[Stored records]
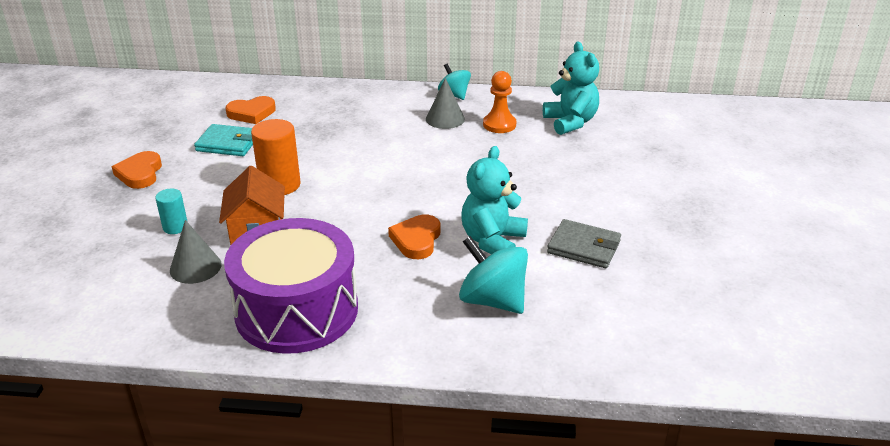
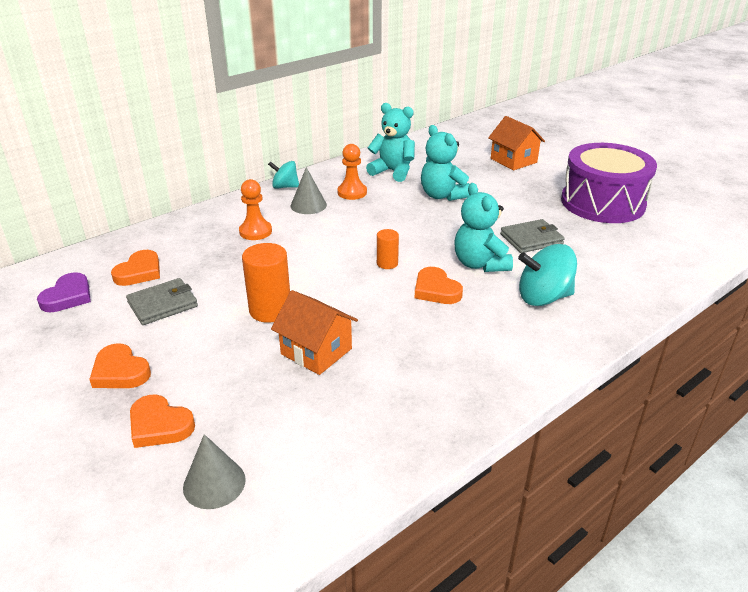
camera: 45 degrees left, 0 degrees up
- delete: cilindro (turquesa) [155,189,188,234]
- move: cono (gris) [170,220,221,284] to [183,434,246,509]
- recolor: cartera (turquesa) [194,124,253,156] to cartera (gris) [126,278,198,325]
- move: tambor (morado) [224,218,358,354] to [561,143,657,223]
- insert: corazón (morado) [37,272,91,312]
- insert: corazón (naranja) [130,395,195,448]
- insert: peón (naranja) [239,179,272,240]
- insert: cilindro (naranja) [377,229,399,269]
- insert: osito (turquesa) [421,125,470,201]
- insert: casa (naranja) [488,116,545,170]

* EXERCISE OBJECTIVE *
The answer is the complete set of records, copied exactly, with pictures omitted.

* PROBLEM SOLUTION *
camera: 45 degrees left, 0 degrees up
- delete: cilindro (turquesa) [155,189,188,234]
- move: cono (gris) [170,220,221,284] to [183,434,246,509]
- recolor: cartera (turquesa) [194,124,253,156] to cartera (gris) [126,278,198,325]
- move: tambor (morado) [224,218,358,354] to [561,143,657,223]
- insert: corazón (morado) [37,272,91,312]
- insert: corazón (naranja) [130,395,195,448]
- insert: peón (naranja) [239,179,272,240]
- insert: cilindro (naranja) [377,229,399,269]
- insert: osito (turquesa) [421,125,470,201]
- insert: casa (naranja) [488,116,545,170]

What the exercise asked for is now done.